### Data

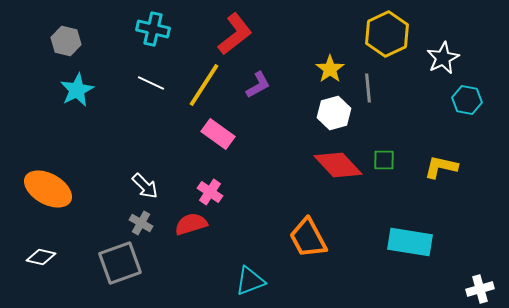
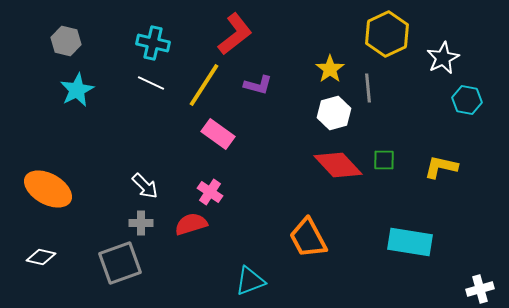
cyan cross: moved 14 px down
purple L-shape: rotated 44 degrees clockwise
gray cross: rotated 30 degrees counterclockwise
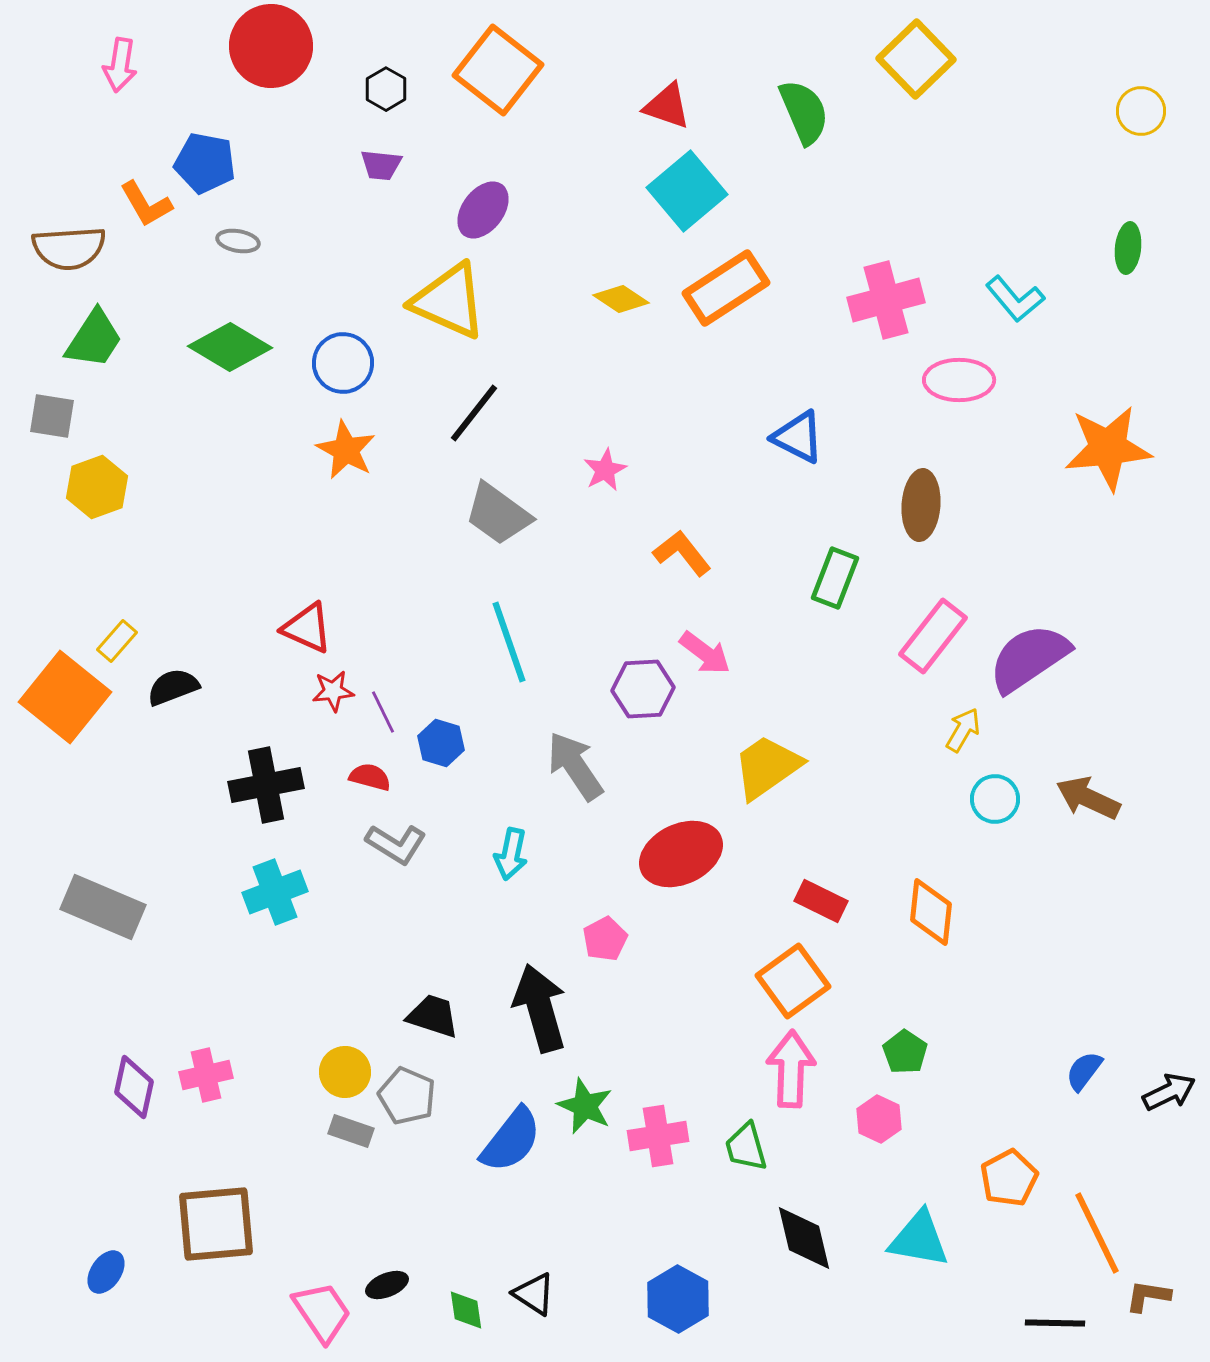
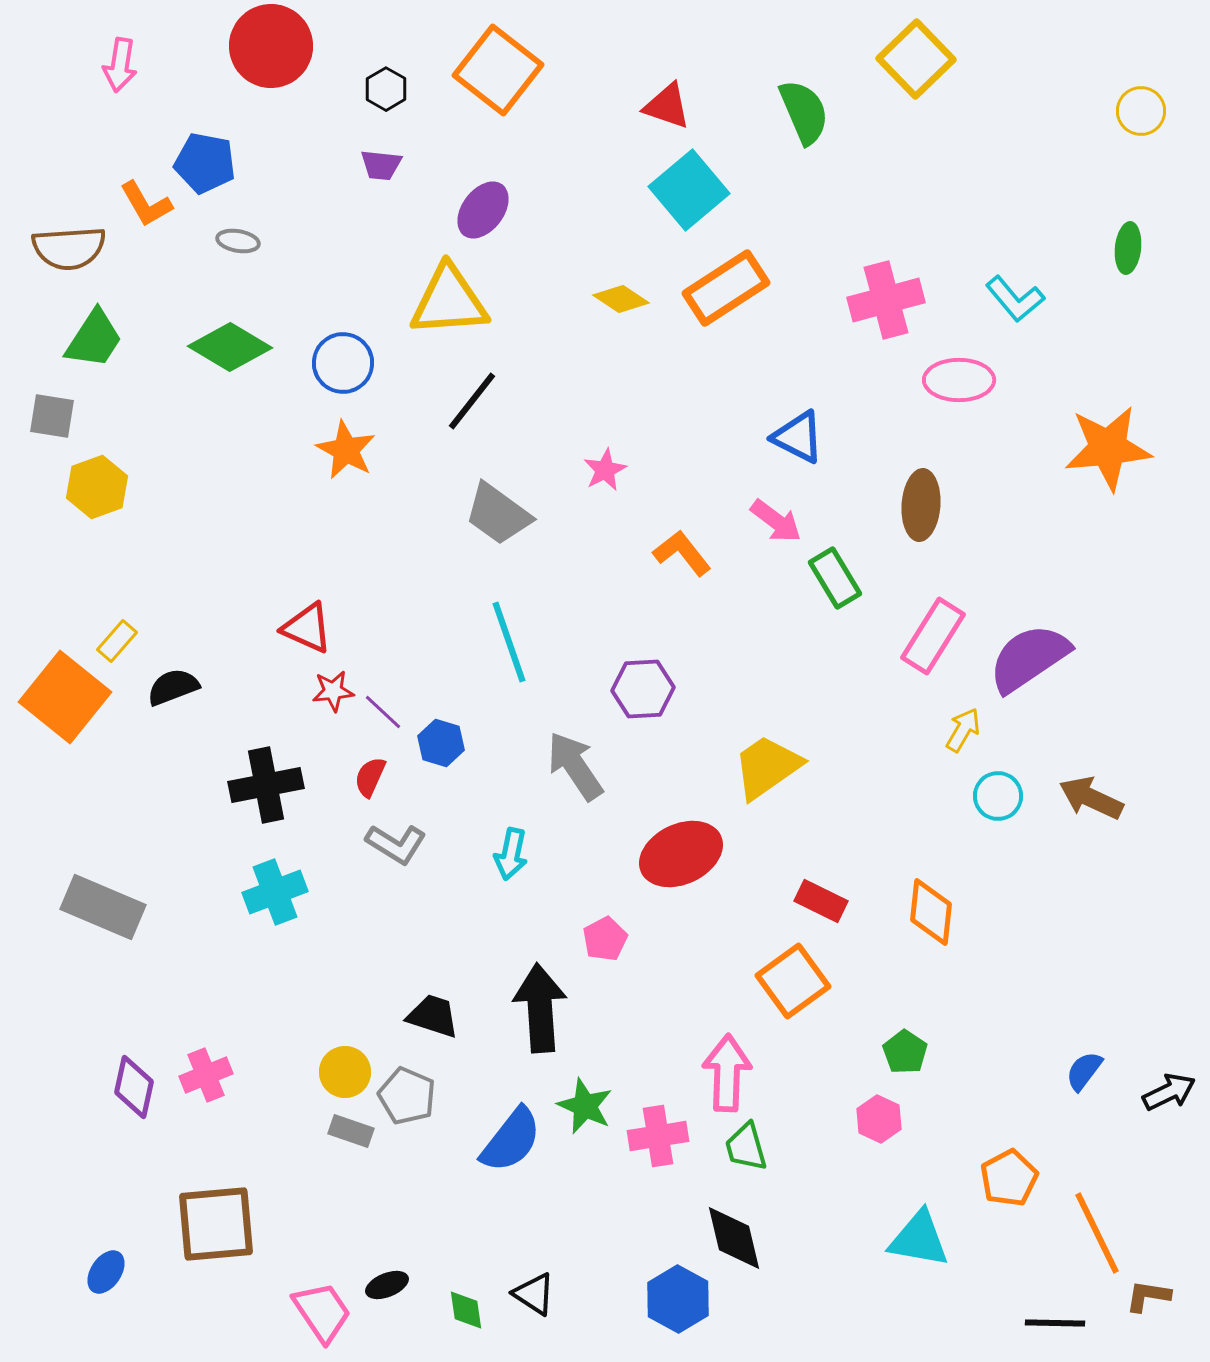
cyan square at (687, 191): moved 2 px right, 1 px up
yellow triangle at (449, 301): rotated 28 degrees counterclockwise
black line at (474, 413): moved 2 px left, 12 px up
green rectangle at (835, 578): rotated 52 degrees counterclockwise
pink rectangle at (933, 636): rotated 6 degrees counterclockwise
pink arrow at (705, 653): moved 71 px right, 132 px up
purple line at (383, 712): rotated 21 degrees counterclockwise
red semicircle at (370, 777): rotated 81 degrees counterclockwise
brown arrow at (1088, 798): moved 3 px right
cyan circle at (995, 799): moved 3 px right, 3 px up
black arrow at (540, 1008): rotated 12 degrees clockwise
pink arrow at (791, 1069): moved 64 px left, 4 px down
pink cross at (206, 1075): rotated 9 degrees counterclockwise
black diamond at (804, 1238): moved 70 px left
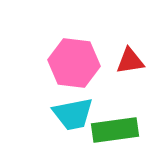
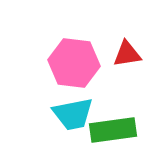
red triangle: moved 3 px left, 7 px up
green rectangle: moved 2 px left
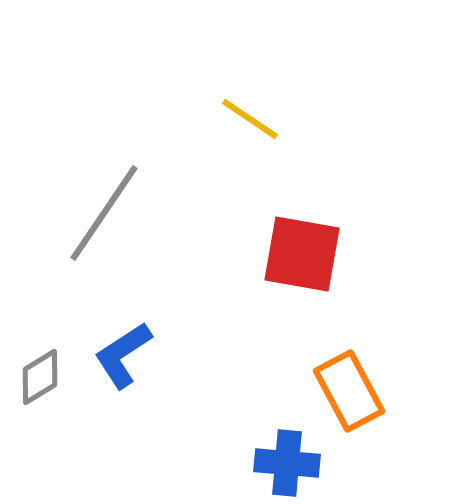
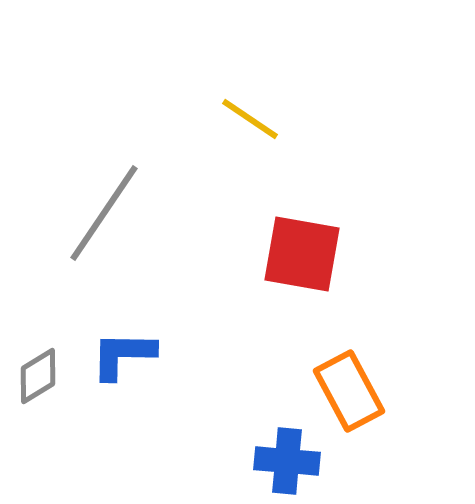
blue L-shape: rotated 34 degrees clockwise
gray diamond: moved 2 px left, 1 px up
blue cross: moved 2 px up
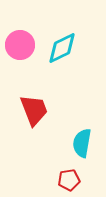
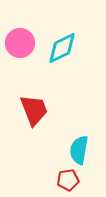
pink circle: moved 2 px up
cyan semicircle: moved 3 px left, 7 px down
red pentagon: moved 1 px left
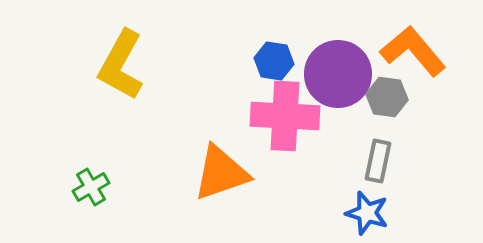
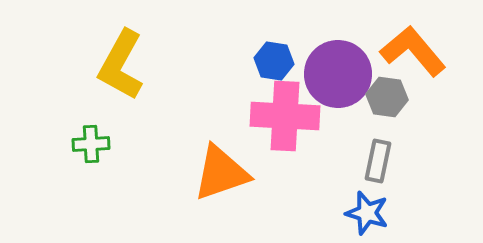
green cross: moved 43 px up; rotated 27 degrees clockwise
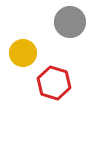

######

■ Your assignment: Write out all the entries again, word for word, and print no images.

■ Response area:
cyan cross: moved 14 px down
purple L-shape: rotated 44 degrees clockwise
gray cross: rotated 30 degrees counterclockwise
cyan square at (687, 191): moved 2 px right, 1 px up
yellow triangle at (449, 301): rotated 28 degrees counterclockwise
black line at (474, 413): moved 2 px left, 12 px up
green rectangle at (835, 578): rotated 52 degrees counterclockwise
pink rectangle at (933, 636): rotated 6 degrees counterclockwise
pink arrow at (705, 653): moved 71 px right, 132 px up
purple line at (383, 712): rotated 21 degrees counterclockwise
red semicircle at (370, 777): rotated 81 degrees counterclockwise
brown arrow at (1088, 798): moved 3 px right
cyan circle at (995, 799): moved 3 px right, 3 px up
black arrow at (540, 1008): rotated 12 degrees clockwise
pink arrow at (791, 1069): moved 64 px left, 4 px down
pink cross at (206, 1075): rotated 9 degrees counterclockwise
black diamond at (804, 1238): moved 70 px left
red triangle: moved 3 px left, 7 px up
green rectangle: moved 2 px left
blue L-shape: rotated 34 degrees clockwise
gray diamond: moved 2 px left, 1 px up
blue cross: moved 2 px up
pink circle: moved 2 px up
cyan semicircle: moved 3 px left, 7 px down
red pentagon: moved 1 px left
green cross: moved 43 px up; rotated 27 degrees clockwise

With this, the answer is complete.